When you return the data, keep every line exactly as it is and leave out the pictures.

── Supplied information

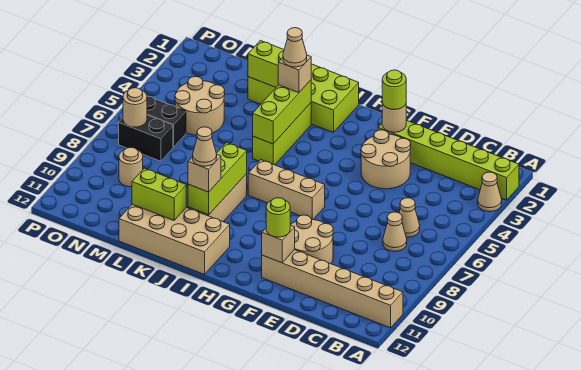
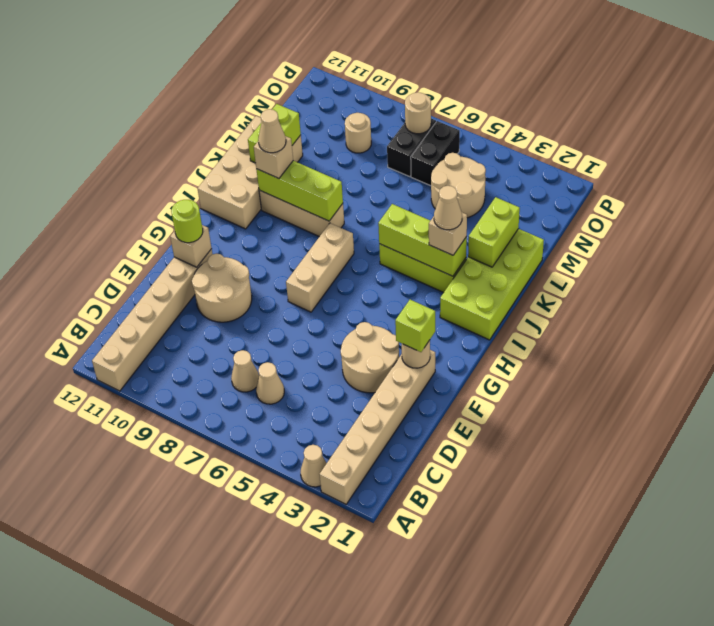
lime brick A2:F2 level 1 -> tan brick A2:F2 level 1
lime round brick F2 level 3 -> lime brick F2 level 3

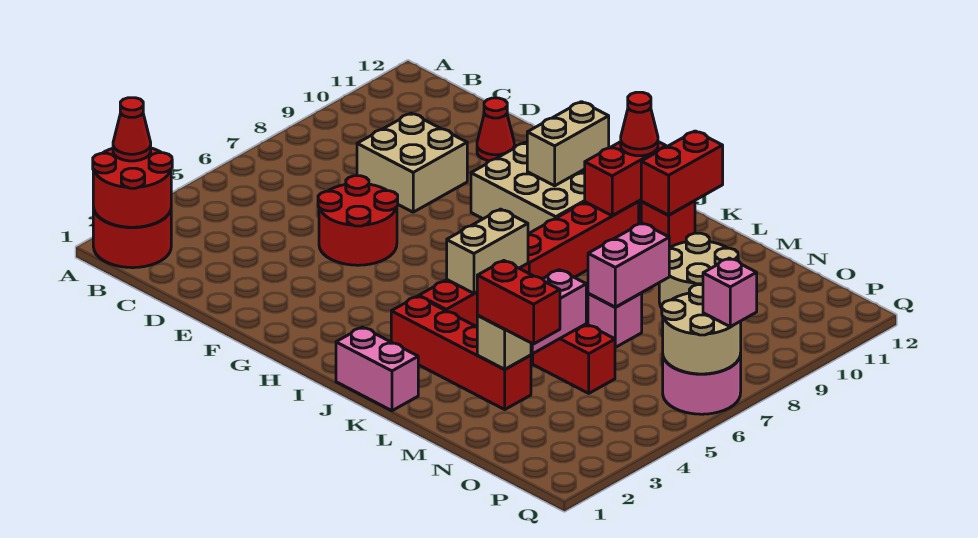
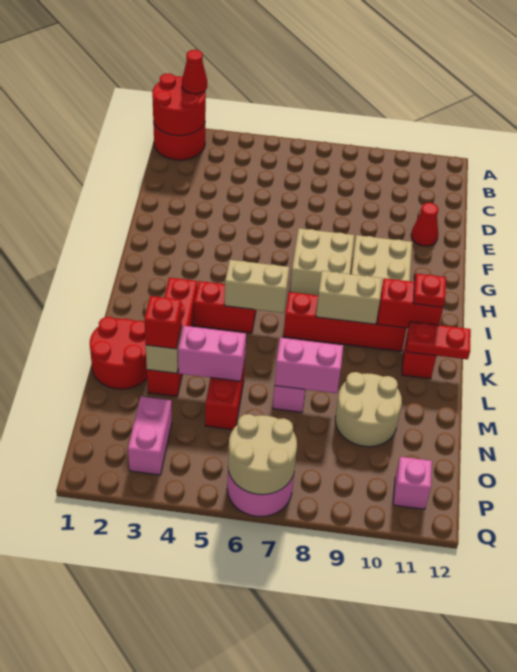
tan brick D8:E9 level 1 -> tan brick G7:H8 level 1
red round brick E5:F6 level 1 -> red round brick L1:M2 level 1
tan brick H10:H11 level 2 -> tan brick J8:J9 level 2
pink brick J1:K1 level 1 -> pink brick O3:P3 level 1
red cone J11 level 3 -> red plate J11 level 3
red brick K11:K12 level 2 -> red plate K11:K12 level 2
red brick M3:N3 level 3 -> red brick M3 level 3
pink brick Q7 level 3 -> pink brick P11 level 1

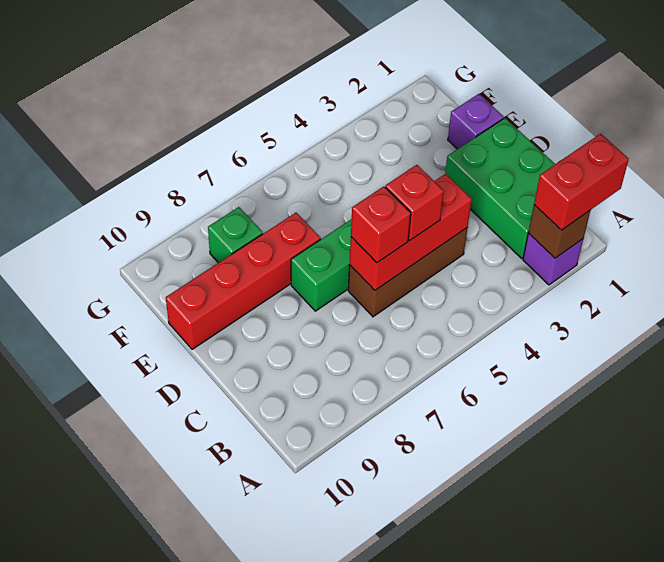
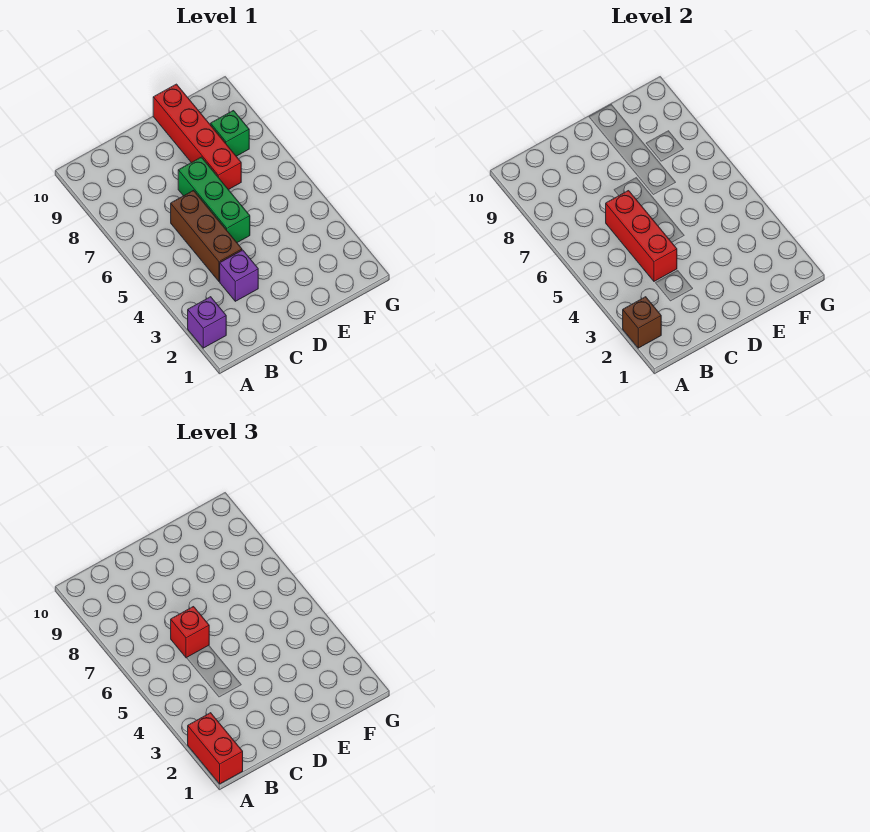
green brick B1:D2 level 1 -> none
red brick C5 level 3 -> none
purple brick E1 level 1 -> purple brick C3 level 1

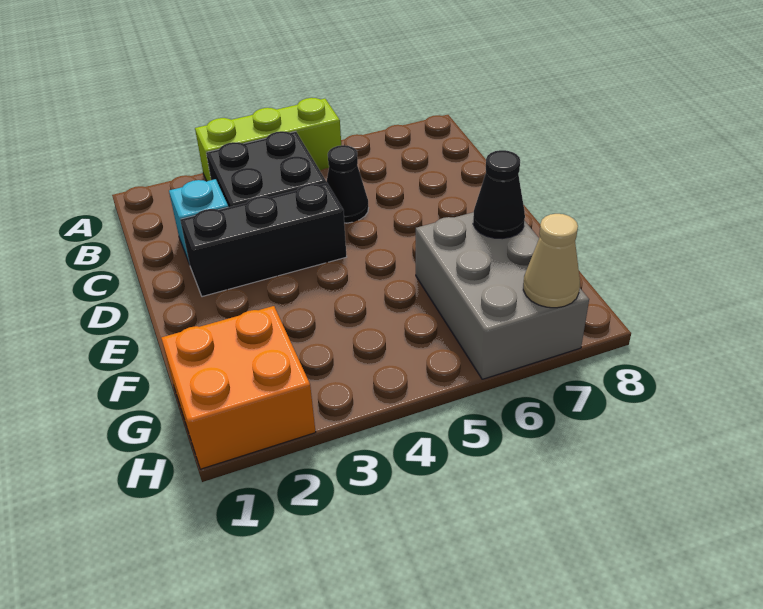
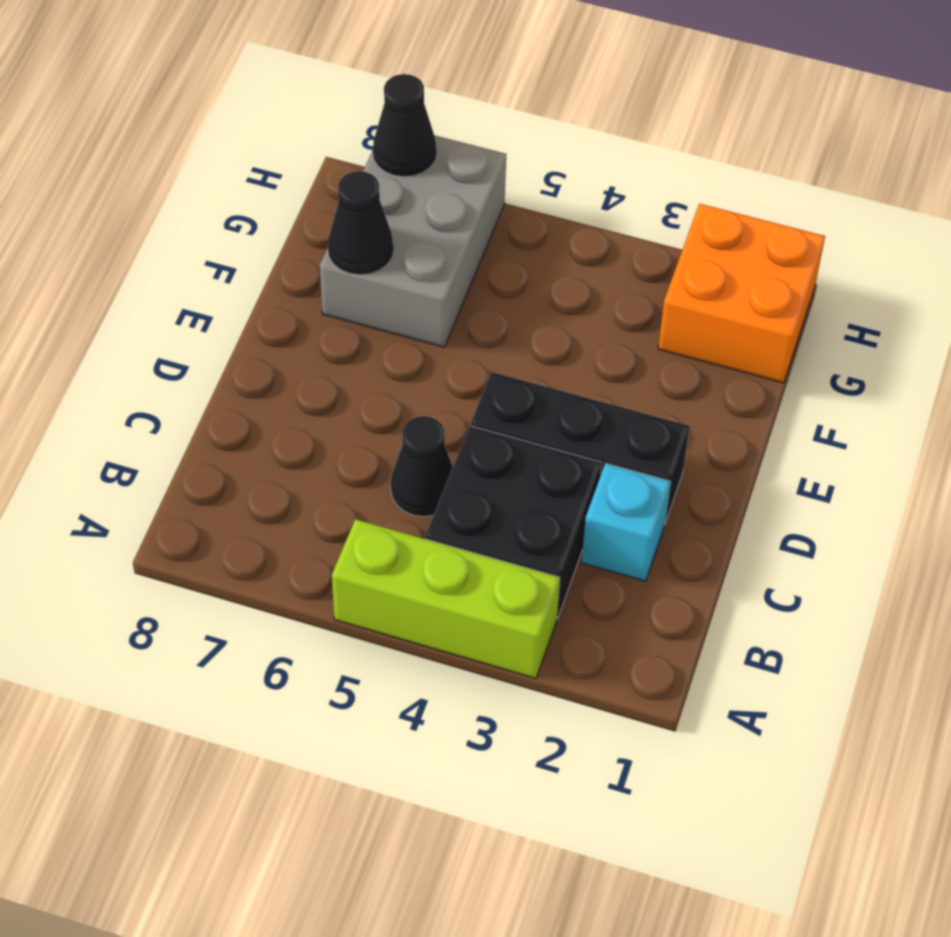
tan cone H7 level 2 -> black cone H7 level 2

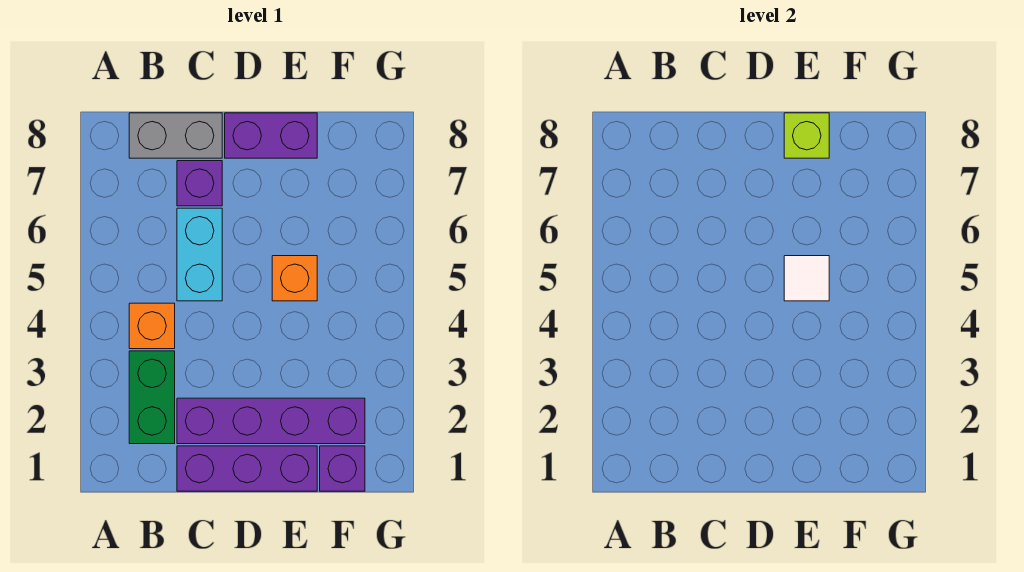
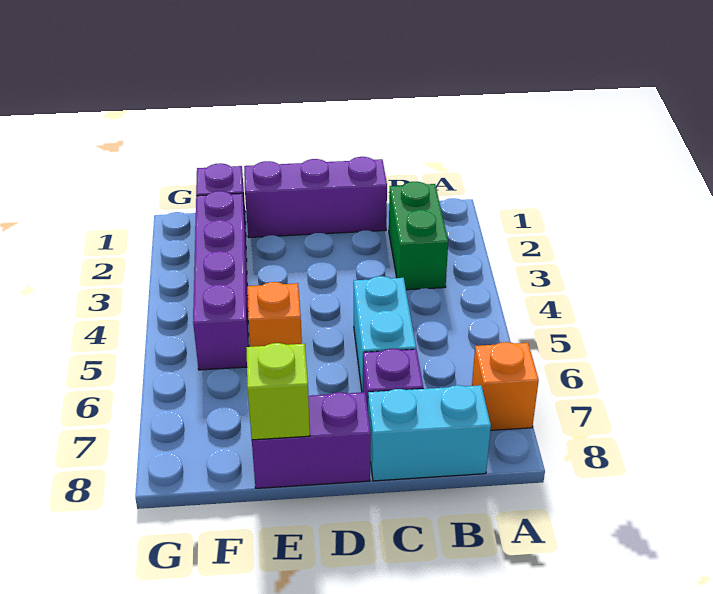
orange brick B4 level 1 -> orange brick A7 level 1
grey brick B8:C8 level 1 -> cyan brick B8:C8 level 1
purple brick C2:F2 level 1 -> purple brick F2:F5 level 1
white tile E5 level 2 -> none

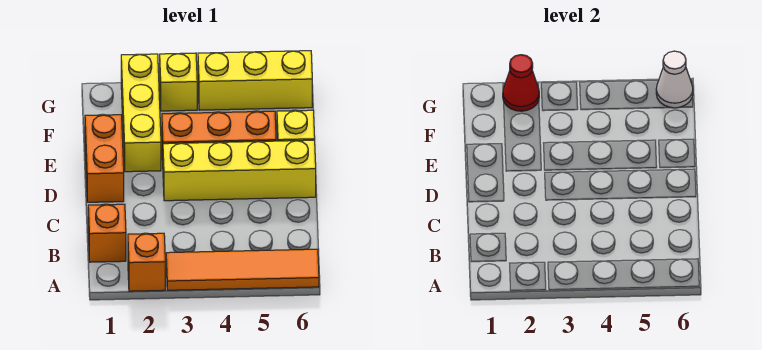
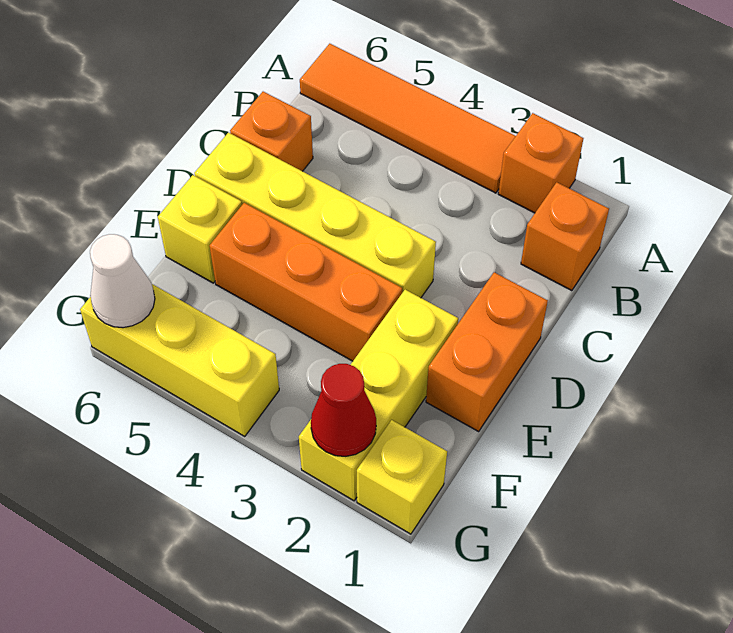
none -> orange brick C6 level 1
yellow brick G3 level 1 -> yellow brick G1 level 1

────

### [Written answer]
lime brick A2:F2 level 1 -> tan brick A2:F2 level 1
lime round brick F2 level 3 -> lime brick F2 level 3

tan brick D8:E9 level 1 -> tan brick G7:H8 level 1
red round brick E5:F6 level 1 -> red round brick L1:M2 level 1
tan brick H10:H11 level 2 -> tan brick J8:J9 level 2
pink brick J1:K1 level 1 -> pink brick O3:P3 level 1
red cone J11 level 3 -> red plate J11 level 3
red brick K11:K12 level 2 -> red plate K11:K12 level 2
red brick M3:N3 level 3 -> red brick M3 level 3
pink brick Q7 level 3 -> pink brick P11 level 1

green brick B1:D2 level 1 -> none
red brick C5 level 3 -> none
purple brick E1 level 1 -> purple brick C3 level 1

tan cone H7 level 2 -> black cone H7 level 2

orange brick B4 level 1 -> orange brick A7 level 1
grey brick B8:C8 level 1 -> cyan brick B8:C8 level 1
purple brick C2:F2 level 1 -> purple brick F2:F5 level 1
white tile E5 level 2 -> none

none -> orange brick C6 level 1
yellow brick G3 level 1 -> yellow brick G1 level 1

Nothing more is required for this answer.